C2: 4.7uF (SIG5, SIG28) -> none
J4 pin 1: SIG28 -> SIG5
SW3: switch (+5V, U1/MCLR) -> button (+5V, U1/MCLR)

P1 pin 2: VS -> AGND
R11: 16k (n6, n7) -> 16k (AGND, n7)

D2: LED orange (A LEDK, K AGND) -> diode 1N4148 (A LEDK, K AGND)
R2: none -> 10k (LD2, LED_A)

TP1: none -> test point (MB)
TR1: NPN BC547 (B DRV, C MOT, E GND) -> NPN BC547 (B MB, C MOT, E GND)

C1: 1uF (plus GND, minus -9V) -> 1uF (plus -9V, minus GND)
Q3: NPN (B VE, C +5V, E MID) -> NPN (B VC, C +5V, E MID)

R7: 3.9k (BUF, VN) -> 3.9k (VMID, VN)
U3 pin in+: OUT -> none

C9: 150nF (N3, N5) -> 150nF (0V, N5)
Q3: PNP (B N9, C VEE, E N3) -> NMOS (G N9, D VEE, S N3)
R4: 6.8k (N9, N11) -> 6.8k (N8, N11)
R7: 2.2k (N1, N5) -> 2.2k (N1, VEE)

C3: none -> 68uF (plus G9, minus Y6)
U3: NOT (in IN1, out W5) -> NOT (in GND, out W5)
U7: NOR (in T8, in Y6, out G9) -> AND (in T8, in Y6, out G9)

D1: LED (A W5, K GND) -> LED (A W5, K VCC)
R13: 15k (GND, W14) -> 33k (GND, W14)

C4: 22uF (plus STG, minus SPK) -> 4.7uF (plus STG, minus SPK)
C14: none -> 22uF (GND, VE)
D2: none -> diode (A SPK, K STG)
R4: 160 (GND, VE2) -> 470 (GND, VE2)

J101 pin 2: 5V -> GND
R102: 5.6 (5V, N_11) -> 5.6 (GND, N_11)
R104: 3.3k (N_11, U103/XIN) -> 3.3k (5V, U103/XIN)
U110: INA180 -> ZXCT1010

▶ [Exercise requirements]
Scan the entries above and return each line that holds "diode".

▶ [Answer to the exercise]
D2: LED orange (A LEDK, K AGND) -> diode 1N4148 (A LEDK, K AGND)
D2: none -> diode (A SPK, K STG)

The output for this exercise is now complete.